**TASK GOAL**
Copy every line of the rows below word for word, leaving out the pictures.

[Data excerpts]
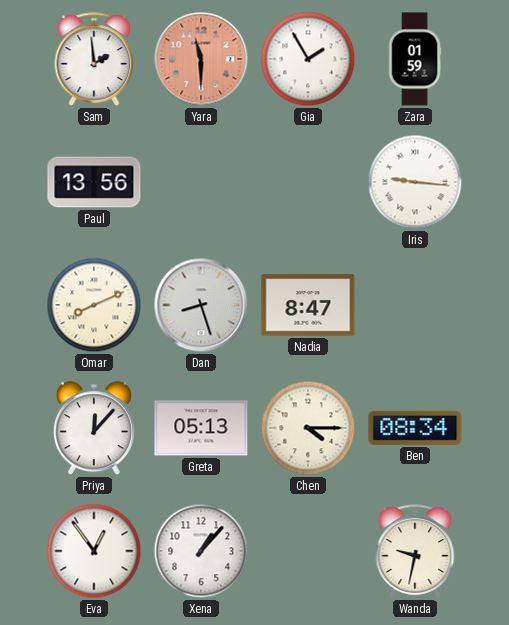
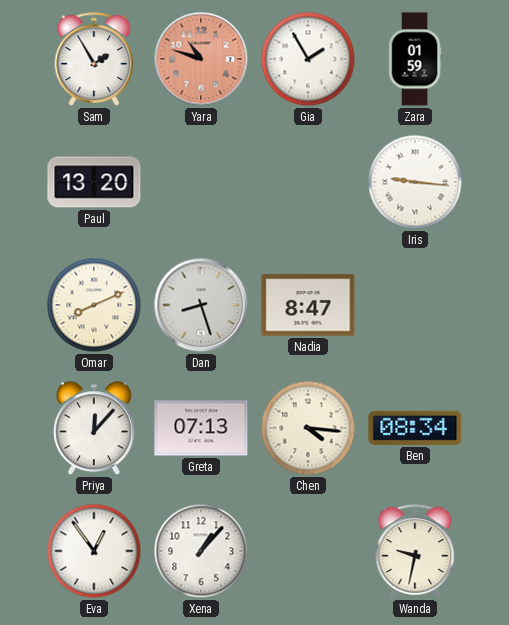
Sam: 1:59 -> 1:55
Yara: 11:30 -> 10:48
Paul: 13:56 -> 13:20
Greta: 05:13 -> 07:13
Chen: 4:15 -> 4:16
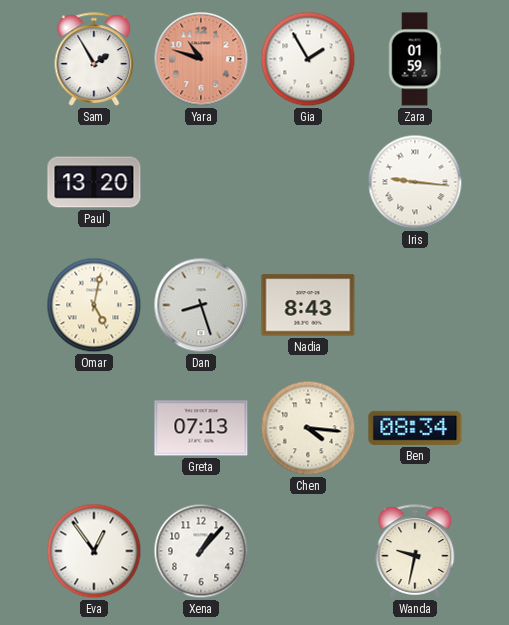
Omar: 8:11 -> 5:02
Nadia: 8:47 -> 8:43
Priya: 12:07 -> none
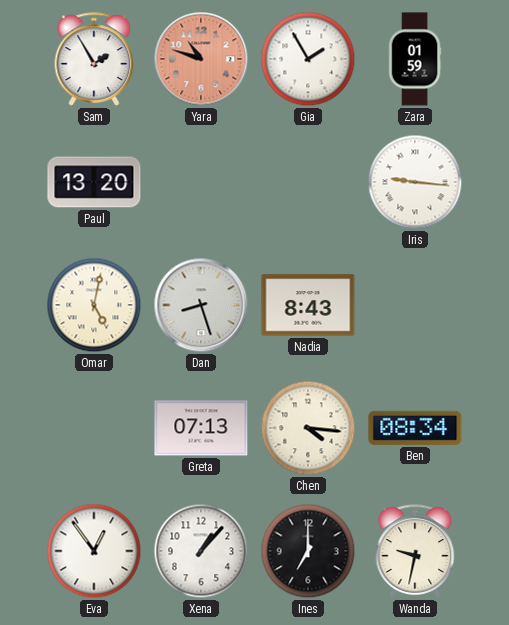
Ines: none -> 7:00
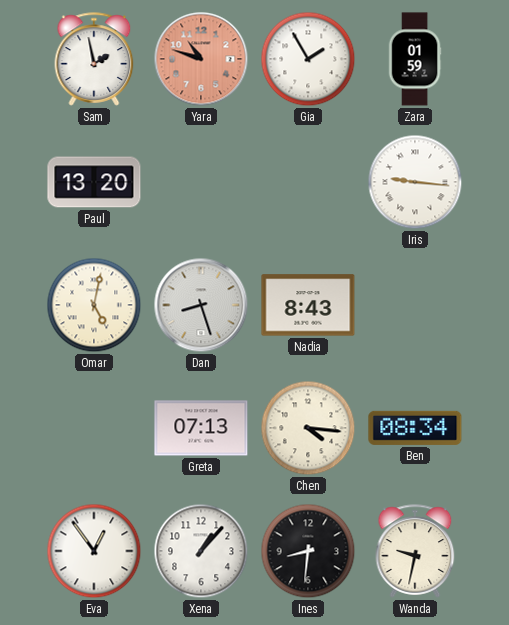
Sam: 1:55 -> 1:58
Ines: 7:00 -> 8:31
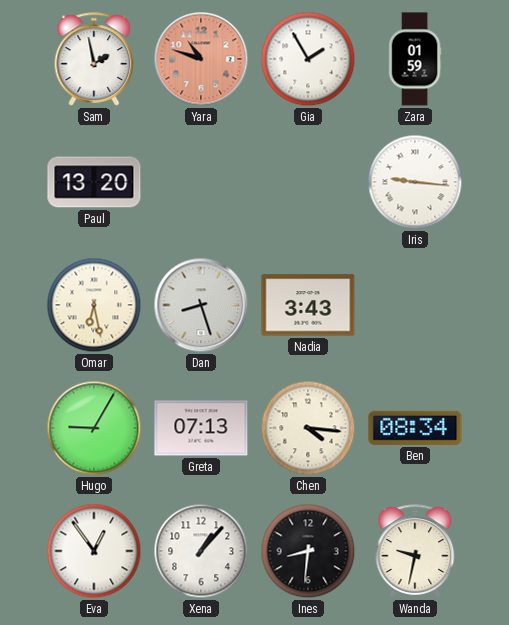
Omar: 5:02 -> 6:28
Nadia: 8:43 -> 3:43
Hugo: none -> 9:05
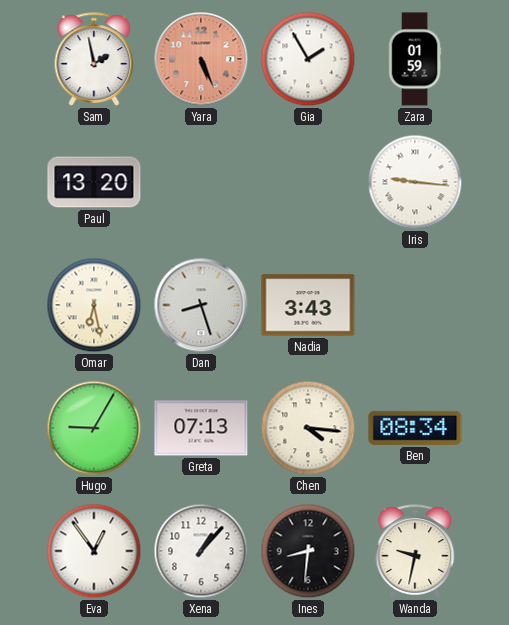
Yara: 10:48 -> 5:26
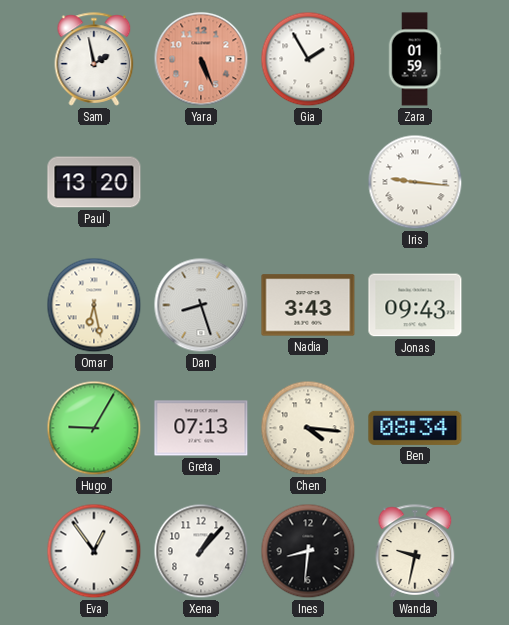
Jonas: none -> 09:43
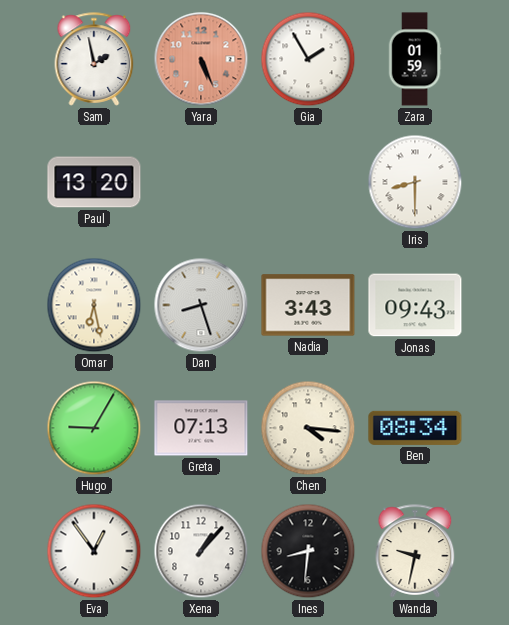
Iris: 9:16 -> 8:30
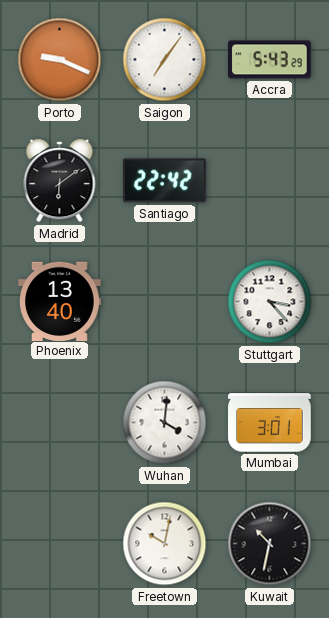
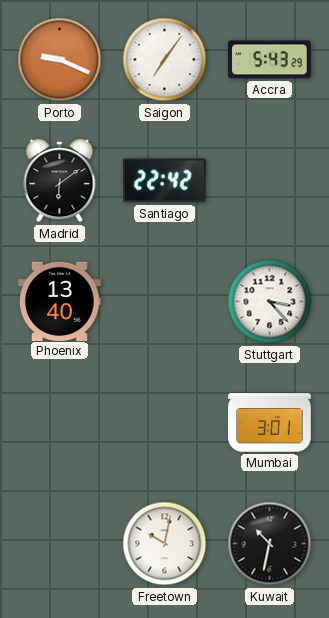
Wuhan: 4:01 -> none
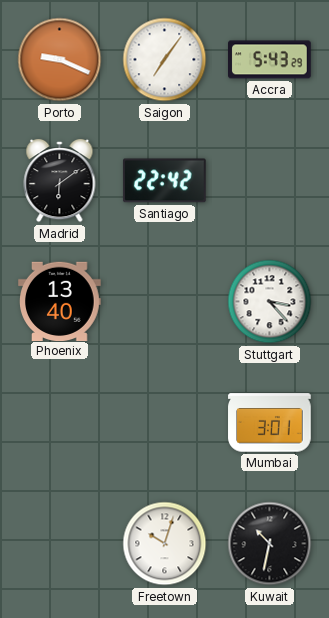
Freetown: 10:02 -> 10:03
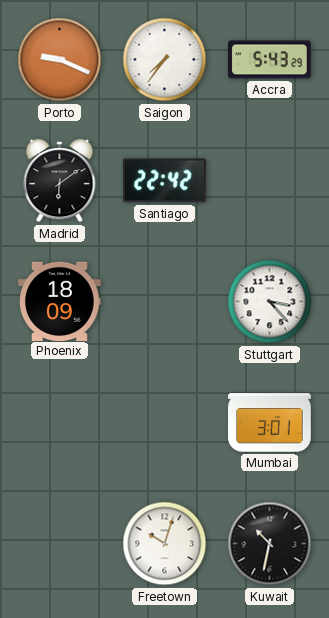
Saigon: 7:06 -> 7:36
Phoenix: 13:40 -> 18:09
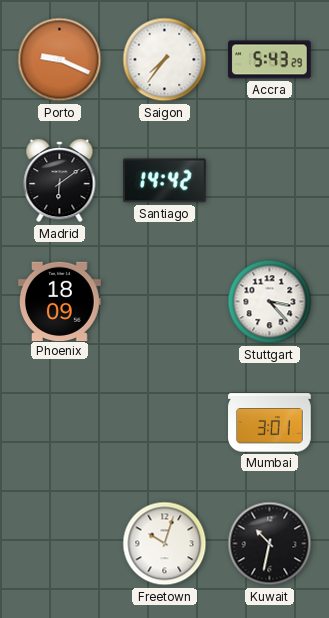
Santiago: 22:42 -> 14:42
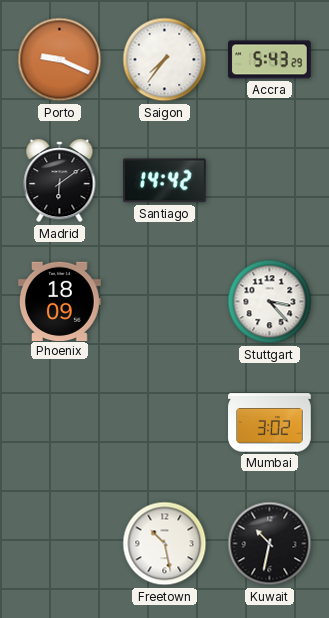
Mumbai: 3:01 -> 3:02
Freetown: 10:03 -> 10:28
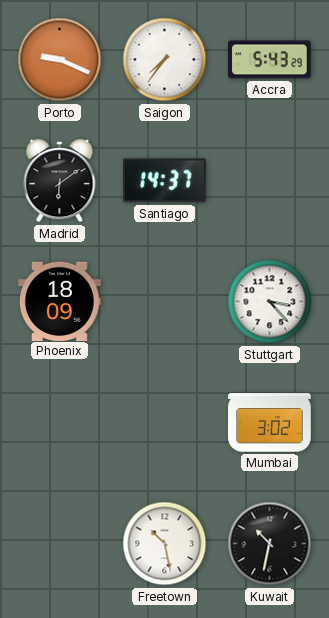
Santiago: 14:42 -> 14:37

**RESULT OF THIS EXERCISE**
Sam: 1:59 -> 1:55
Yara: 11:30 -> 10:48
Paul: 13:56 -> 13:20
Greta: 05:13 -> 07:13
Chen: 4:15 -> 4:16
Omar: 8:11 -> 5:02
Nadia: 8:47 -> 8:43
Priya: 12:07 -> none
Ines: none -> 7:00
Sam: 1:55 -> 1:58
Ines: 7:00 -> 8:31
Omar: 5:02 -> 6:28
Nadia: 8:43 -> 3:43
Hugo: none -> 9:05
Yara: 10:48 -> 5:26
Jonas: none -> 09:43
Iris: 9:16 -> 8:30
Wuhan: 4:01 -> none
Freetown: 10:02 -> 10:03
Saigon: 7:06 -> 7:36
Phoenix: 13:40 -> 18:09
Santiago: 22:42 -> 14:42
Mumbai: 3:01 -> 3:02
Freetown: 10:03 -> 10:28
Santiago: 14:42 -> 14:37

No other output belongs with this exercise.